[COLLECTED MATERIAL Boundary: Start]

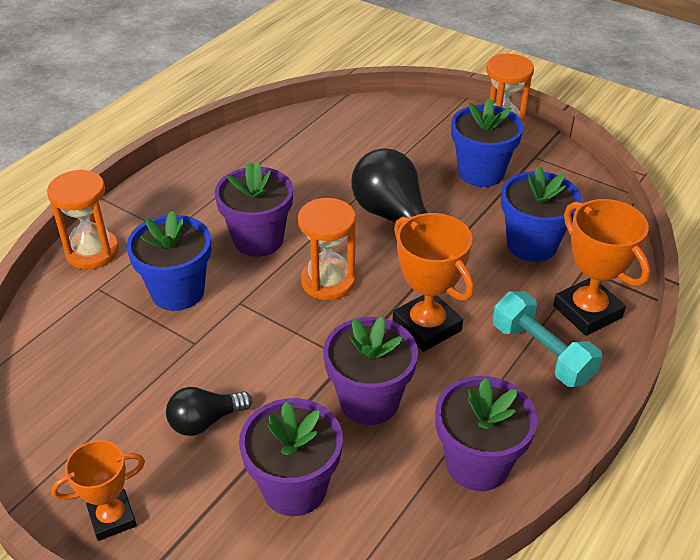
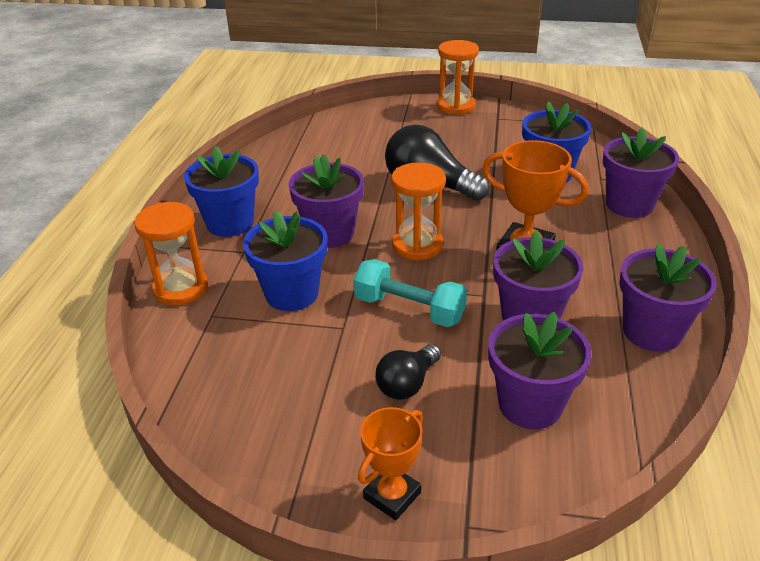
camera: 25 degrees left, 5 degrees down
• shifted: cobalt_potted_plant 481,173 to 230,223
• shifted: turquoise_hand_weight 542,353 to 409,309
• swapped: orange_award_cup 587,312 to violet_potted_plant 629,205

[COLLECTED MATERIAL Boundary: End]

* YOUR INSTRUCTIONS
Find and copy each line of the material that holds the word "shifted".

* RESULT OF THIS EXERCISE
• shifted: cobalt_potted_plant 481,173 to 230,223
• shifted: turquoise_hand_weight 542,353 to 409,309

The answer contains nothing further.